Task requirements
Output only the lines from the line holding "GPS1 pin RX: D10 -> D7" through the close of the records, exactly as they appear, with all pictures omitted.

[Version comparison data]

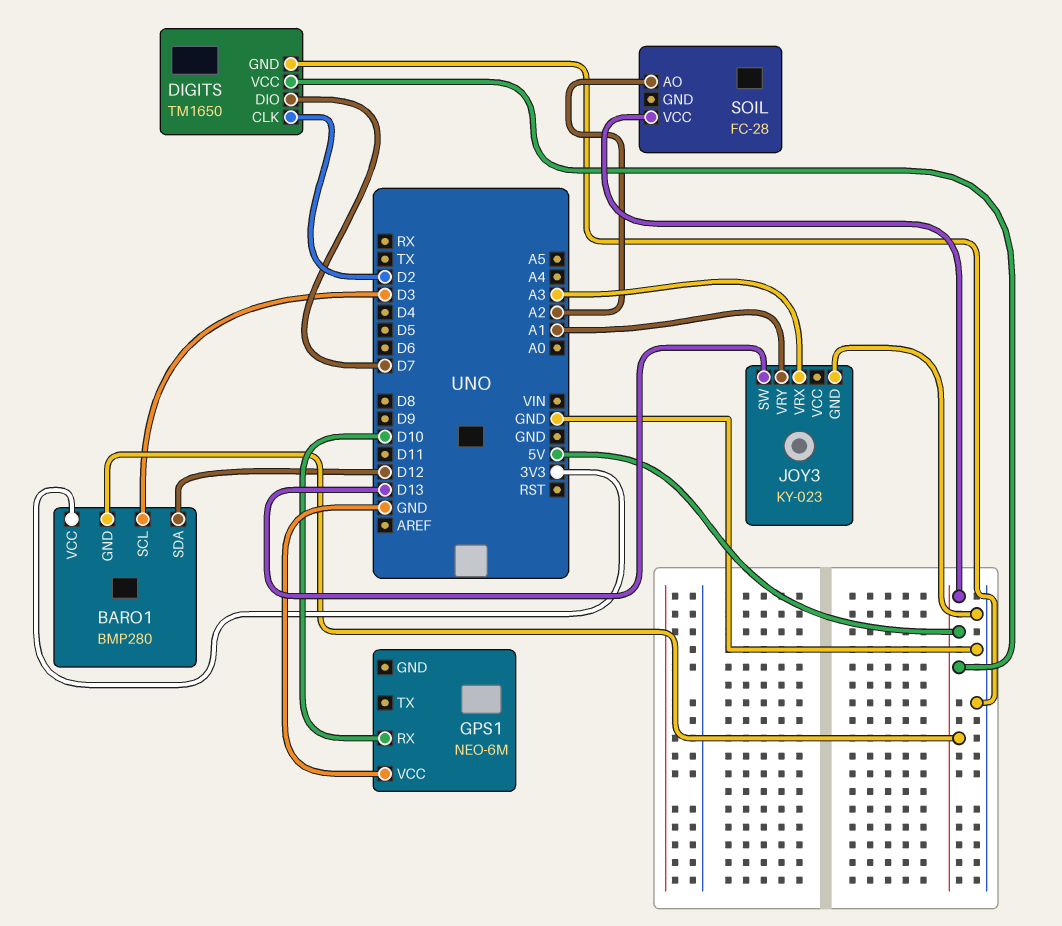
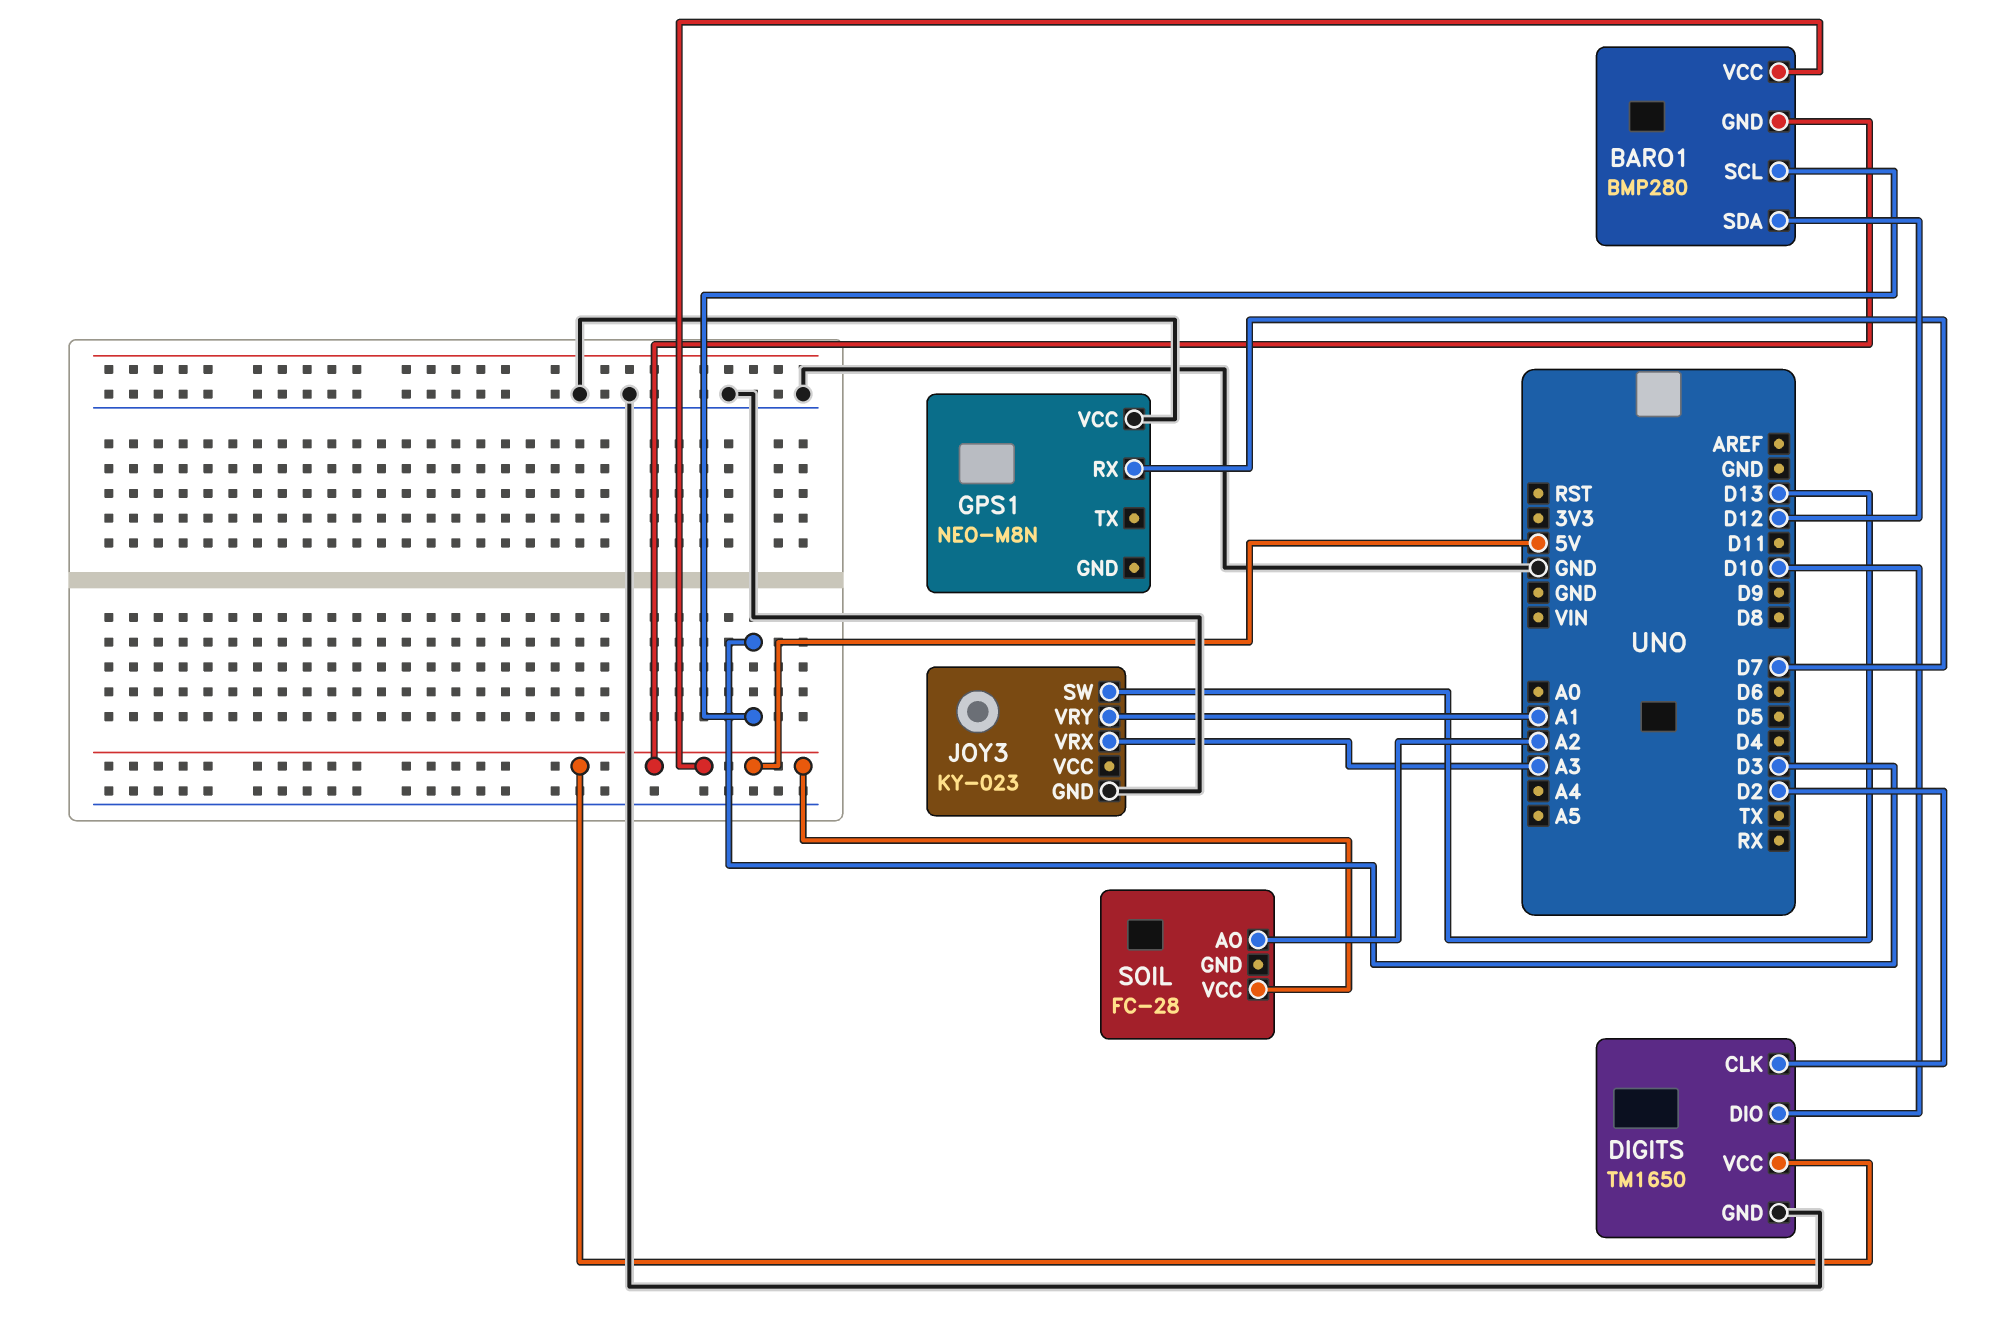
BARO1 pin VCC: 3V3 -> 5V
DIGITS pin DIO: D7 -> D10
GPS1: NEO-6M -> NEO-M8N
GPS1 pin RX: D10 -> D7

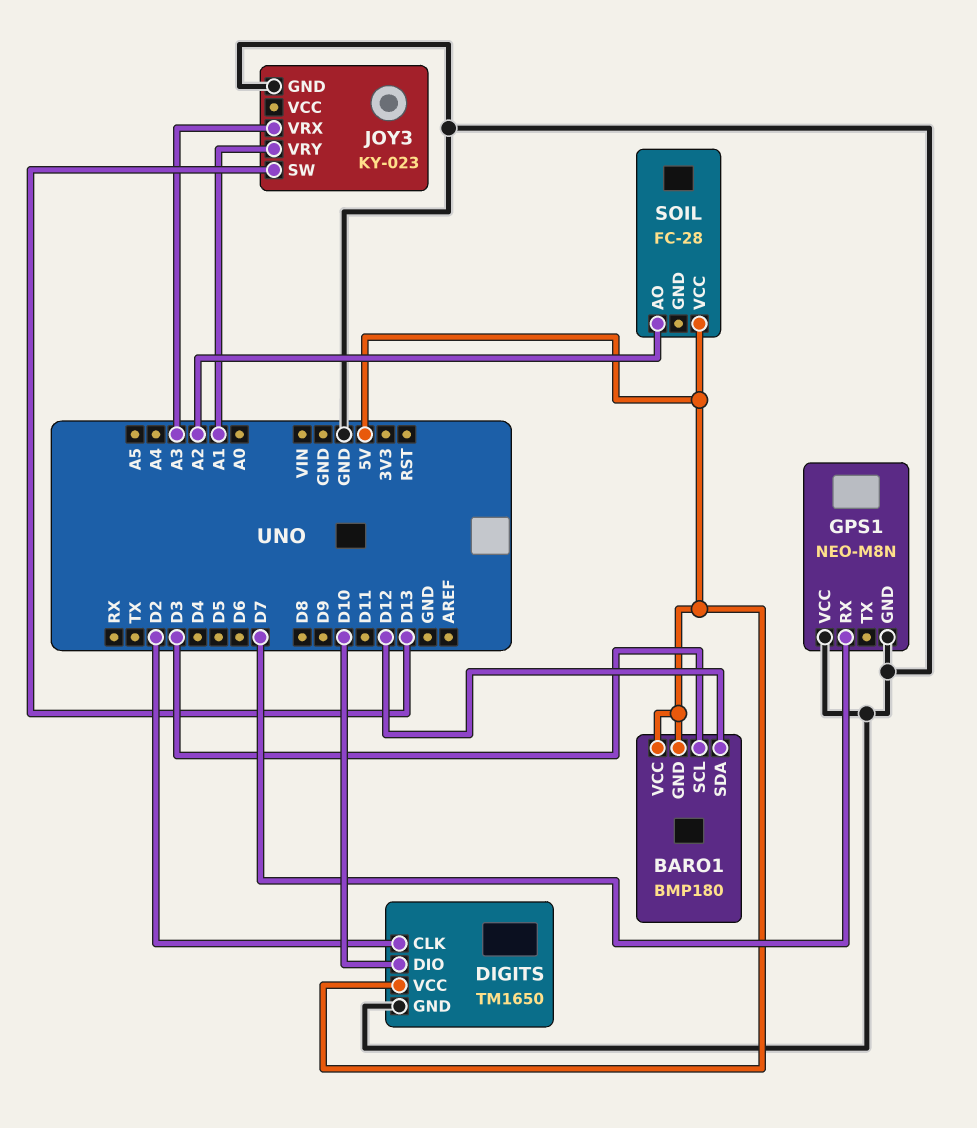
BARO1: BMP280 -> BMP180
GPS1 pin GND: none -> GND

Output below
GPS1 pin RX: D10 -> D7

BARO1: BMP280 -> BMP180
GPS1 pin GND: none -> GND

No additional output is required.